§ **Exercise material**:
▼▼▼

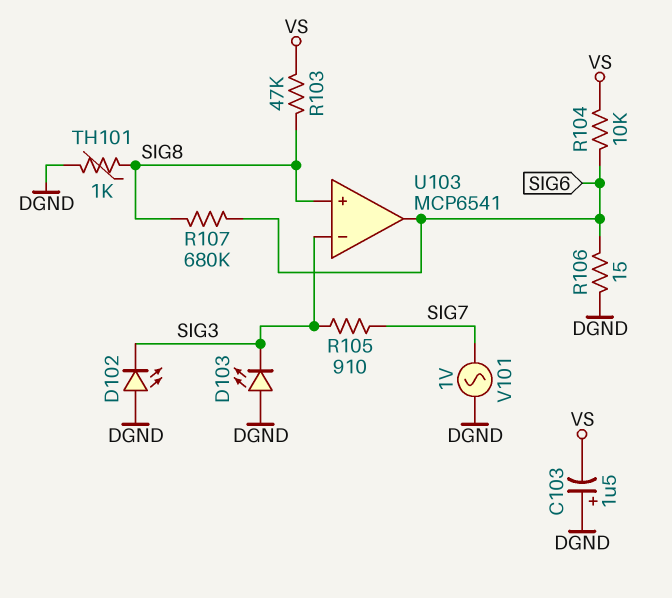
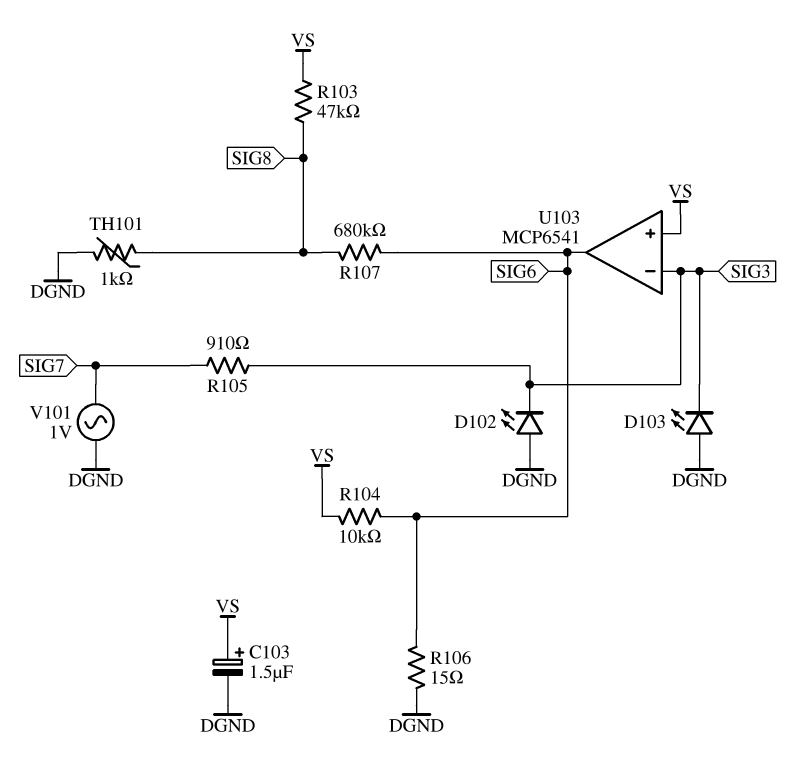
C103: 1.5uF (plus DGND, minus VS) -> 1.5uF (plus VS, minus DGND)
U103 pin in+: SIG8 -> VS

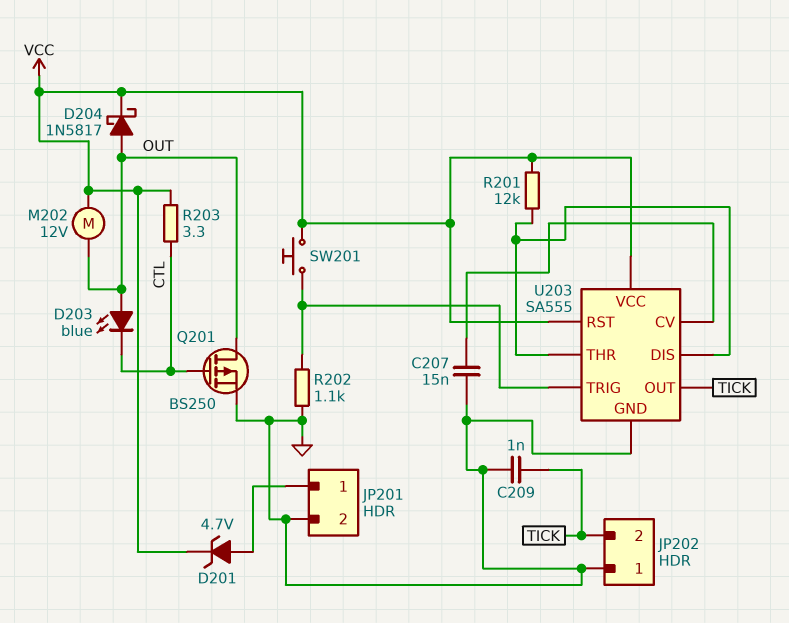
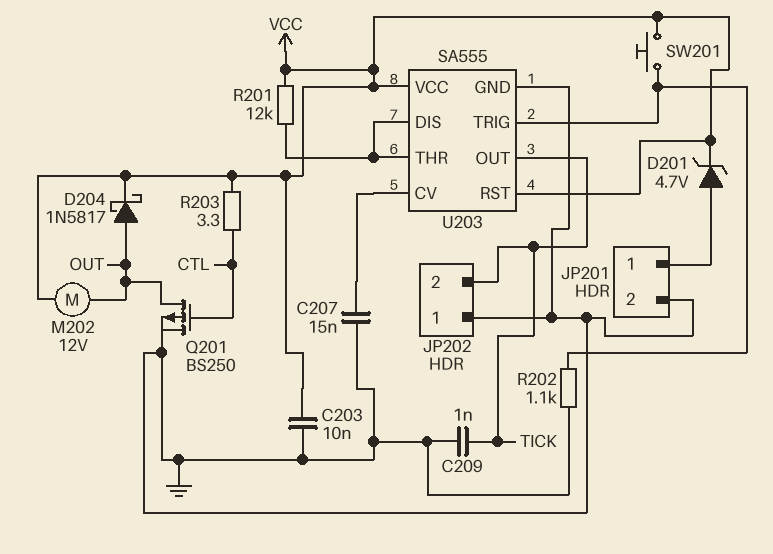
C203: none -> 10nF (GND, VCC)
D203: LED blue (A OUT, K CTL) -> none

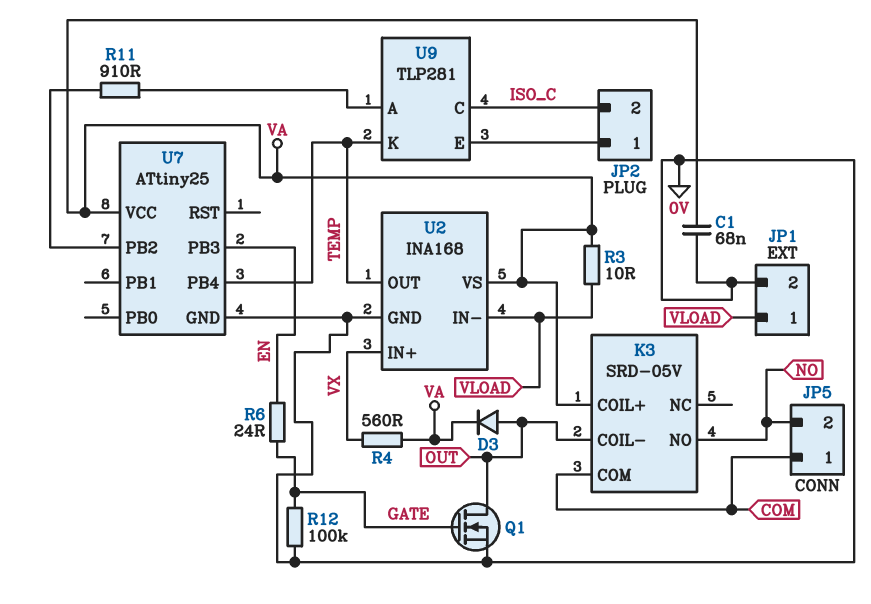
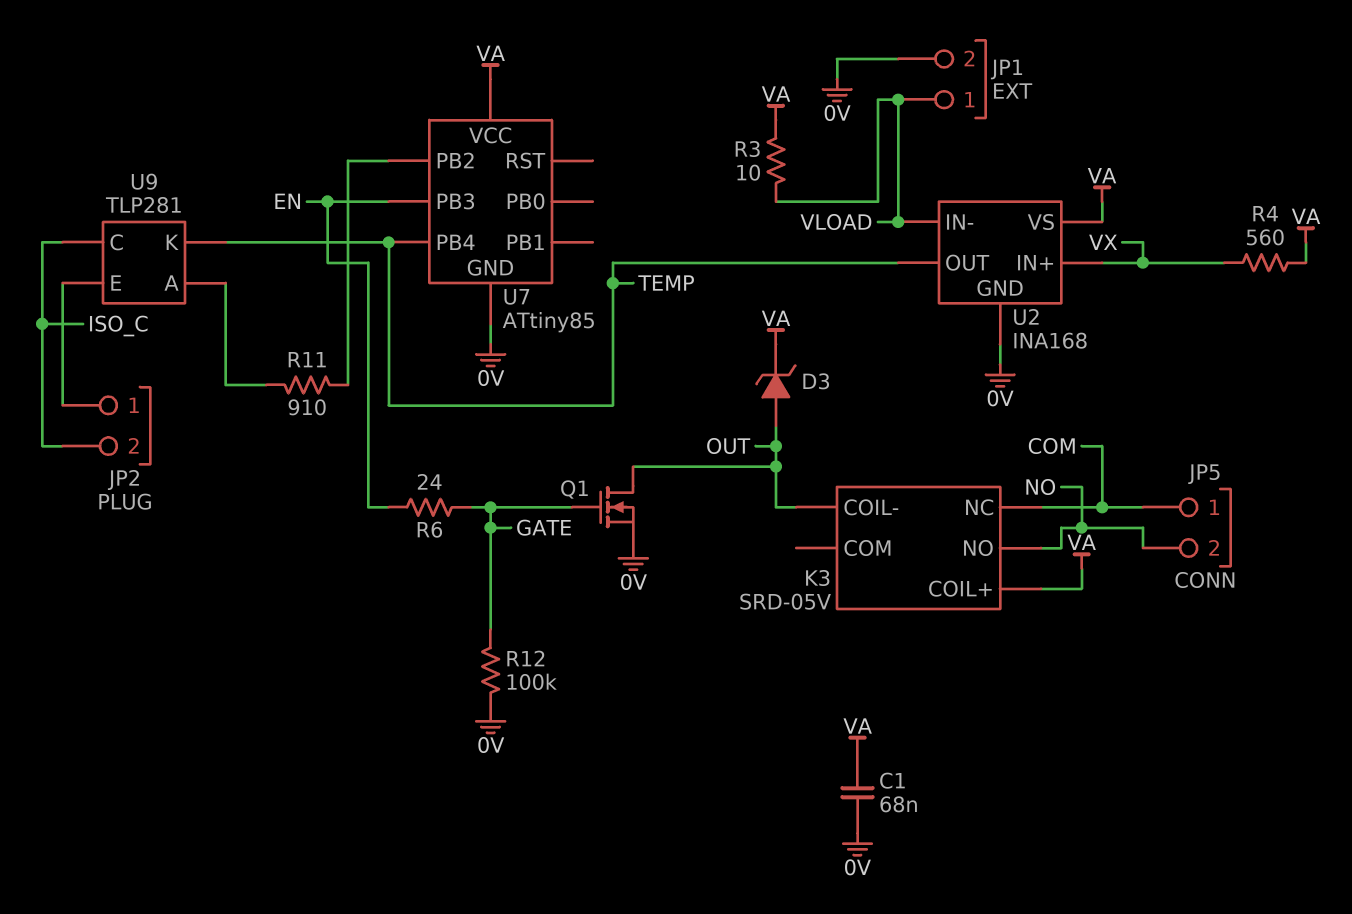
D3: diode (A OUT, K VA) -> zener (A OUT, K VA)
K3 pin COM: COM -> none
K3 pin NC: none -> COM
U7: ATtiny25 -> ATtiny85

▲▲▲

§ **What you will do**: The line containing "D3: diode (A" begins the span, and the last line of the records above ends it. Return that span exactly, and nothing outside it.

§ **Task answer**:
D3: diode (A OUT, K VA) -> zener (A OUT, K VA)
K3 pin COM: COM -> none
K3 pin NC: none -> COM
U7: ATtiny25 -> ATtiny85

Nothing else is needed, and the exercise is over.